- The task
Extract all lines that hold "yellow" from the records below.

- Data in this exercise
^^^^
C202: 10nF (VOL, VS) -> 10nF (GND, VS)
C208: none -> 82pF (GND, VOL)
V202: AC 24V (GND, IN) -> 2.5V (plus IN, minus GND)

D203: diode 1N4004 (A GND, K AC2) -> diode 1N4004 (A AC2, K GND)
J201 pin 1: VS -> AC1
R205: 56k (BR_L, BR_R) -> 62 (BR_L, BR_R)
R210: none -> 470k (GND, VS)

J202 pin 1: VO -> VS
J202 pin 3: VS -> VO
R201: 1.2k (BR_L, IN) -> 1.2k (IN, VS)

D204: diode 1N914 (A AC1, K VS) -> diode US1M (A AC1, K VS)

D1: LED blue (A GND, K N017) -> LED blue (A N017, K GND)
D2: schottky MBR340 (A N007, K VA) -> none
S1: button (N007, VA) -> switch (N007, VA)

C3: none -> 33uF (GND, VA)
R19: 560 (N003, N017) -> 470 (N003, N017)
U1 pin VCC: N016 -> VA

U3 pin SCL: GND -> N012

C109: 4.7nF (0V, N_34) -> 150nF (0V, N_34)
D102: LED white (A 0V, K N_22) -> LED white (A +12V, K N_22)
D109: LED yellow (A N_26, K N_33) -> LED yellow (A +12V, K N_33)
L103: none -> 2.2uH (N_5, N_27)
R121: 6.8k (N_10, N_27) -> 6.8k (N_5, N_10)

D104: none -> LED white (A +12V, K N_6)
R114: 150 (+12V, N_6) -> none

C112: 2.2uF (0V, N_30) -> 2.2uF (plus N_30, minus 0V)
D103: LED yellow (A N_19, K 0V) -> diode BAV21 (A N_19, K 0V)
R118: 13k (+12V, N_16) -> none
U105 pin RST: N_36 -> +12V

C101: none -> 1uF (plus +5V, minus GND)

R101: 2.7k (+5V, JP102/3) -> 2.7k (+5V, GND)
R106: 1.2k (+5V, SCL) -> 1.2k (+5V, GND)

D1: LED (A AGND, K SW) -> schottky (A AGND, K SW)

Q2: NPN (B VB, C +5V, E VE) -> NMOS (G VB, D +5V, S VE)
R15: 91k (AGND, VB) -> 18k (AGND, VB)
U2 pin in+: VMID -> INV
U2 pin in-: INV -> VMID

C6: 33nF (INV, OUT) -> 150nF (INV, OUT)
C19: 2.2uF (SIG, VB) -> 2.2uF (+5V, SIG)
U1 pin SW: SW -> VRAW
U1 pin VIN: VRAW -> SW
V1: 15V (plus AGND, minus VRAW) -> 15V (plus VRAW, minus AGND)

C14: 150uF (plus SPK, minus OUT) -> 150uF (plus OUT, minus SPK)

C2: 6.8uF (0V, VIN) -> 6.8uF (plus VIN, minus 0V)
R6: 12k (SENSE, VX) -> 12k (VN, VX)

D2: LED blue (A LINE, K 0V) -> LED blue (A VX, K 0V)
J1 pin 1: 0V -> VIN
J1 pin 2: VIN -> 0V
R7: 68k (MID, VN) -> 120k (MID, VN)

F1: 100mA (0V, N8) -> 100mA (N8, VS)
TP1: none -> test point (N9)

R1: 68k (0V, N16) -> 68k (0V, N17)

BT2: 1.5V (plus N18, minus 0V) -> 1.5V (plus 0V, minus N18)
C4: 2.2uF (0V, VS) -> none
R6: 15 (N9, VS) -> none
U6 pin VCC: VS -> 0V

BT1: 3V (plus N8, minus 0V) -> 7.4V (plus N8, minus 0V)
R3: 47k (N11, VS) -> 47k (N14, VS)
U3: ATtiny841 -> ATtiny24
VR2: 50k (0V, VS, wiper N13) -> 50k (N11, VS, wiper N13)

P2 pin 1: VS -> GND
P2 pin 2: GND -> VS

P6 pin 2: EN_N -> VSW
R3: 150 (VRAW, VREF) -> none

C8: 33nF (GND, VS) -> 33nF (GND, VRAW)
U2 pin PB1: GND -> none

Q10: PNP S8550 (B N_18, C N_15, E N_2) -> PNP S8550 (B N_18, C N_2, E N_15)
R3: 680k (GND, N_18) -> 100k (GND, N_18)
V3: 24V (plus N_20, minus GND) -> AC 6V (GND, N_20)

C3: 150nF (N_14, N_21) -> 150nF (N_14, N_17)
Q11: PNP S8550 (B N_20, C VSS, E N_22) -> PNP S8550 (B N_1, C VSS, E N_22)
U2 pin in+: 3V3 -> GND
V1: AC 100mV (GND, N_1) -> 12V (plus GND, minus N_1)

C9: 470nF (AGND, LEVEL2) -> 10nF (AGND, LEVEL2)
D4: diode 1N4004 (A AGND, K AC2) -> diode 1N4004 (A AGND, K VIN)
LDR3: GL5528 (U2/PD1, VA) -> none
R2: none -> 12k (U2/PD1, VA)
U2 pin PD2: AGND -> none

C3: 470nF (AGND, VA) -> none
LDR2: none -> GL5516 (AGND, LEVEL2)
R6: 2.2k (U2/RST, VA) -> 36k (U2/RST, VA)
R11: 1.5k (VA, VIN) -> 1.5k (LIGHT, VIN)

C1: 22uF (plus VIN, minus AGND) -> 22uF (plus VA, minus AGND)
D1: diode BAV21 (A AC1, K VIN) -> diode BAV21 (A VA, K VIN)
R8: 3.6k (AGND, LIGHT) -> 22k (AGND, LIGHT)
^^^^
- Result for this exercise
D109: LED yellow (A N_26, K N_33) -> LED yellow (A +12V, K N_33)
D103: LED yellow (A N_19, K 0V) -> diode BAV21 (A N_19, K 0V)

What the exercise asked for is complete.